◆ Given material
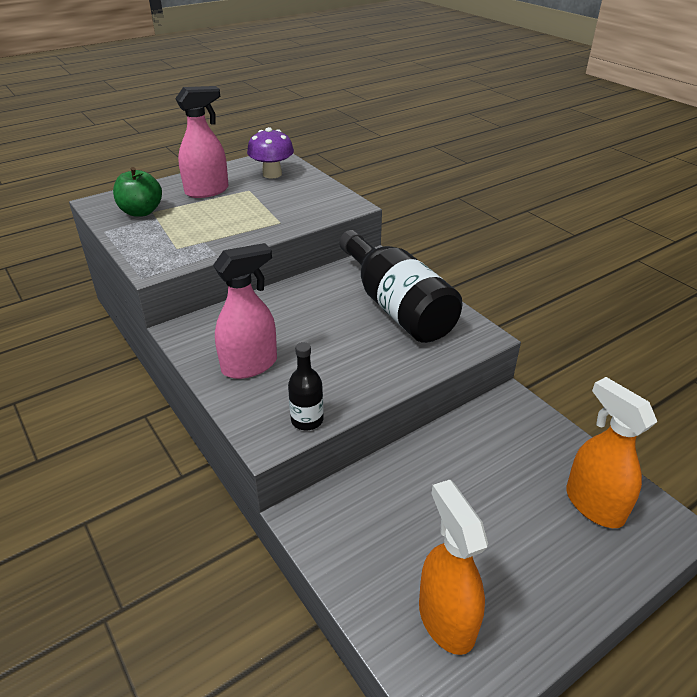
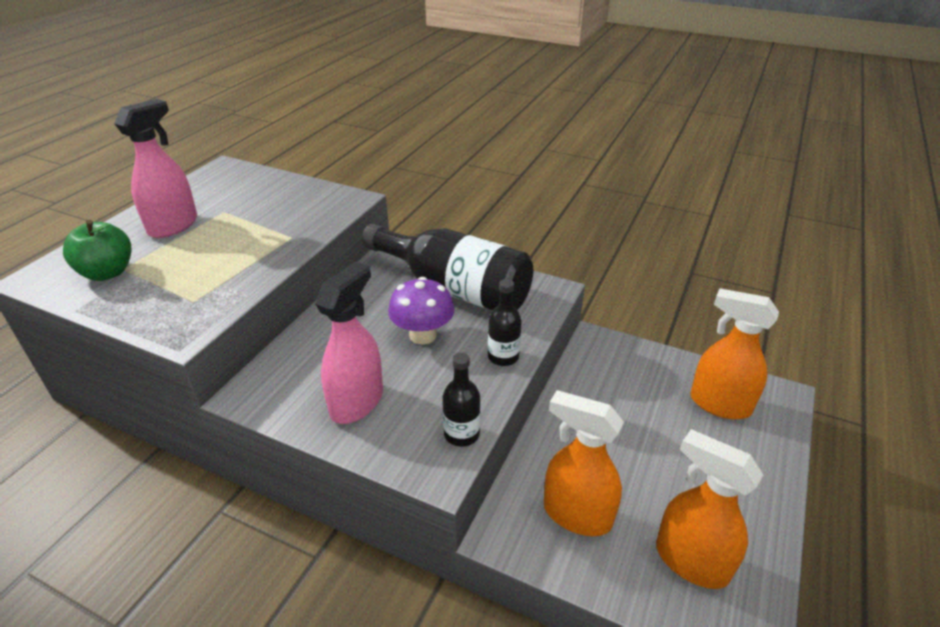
camera: 30 degrees left, 0 degrees up
(272, 174) = (236, 187): purple mushroom -> purple mushroom (423, 335)
(375, 532) = (576, 514): none -> orange spray bottle
(391, 375) = (503, 356): none -> black bottle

◆ Directions
Word for word, quote the lines from the line containing "(272, 174) = (236, 187): purple" through the end of the material, both included, and nothing else.

◆ Result for this exercise
(272, 174) = (236, 187): purple mushroom -> purple mushroom (423, 335)
(375, 532) = (576, 514): none -> orange spray bottle
(391, 375) = (503, 356): none -> black bottle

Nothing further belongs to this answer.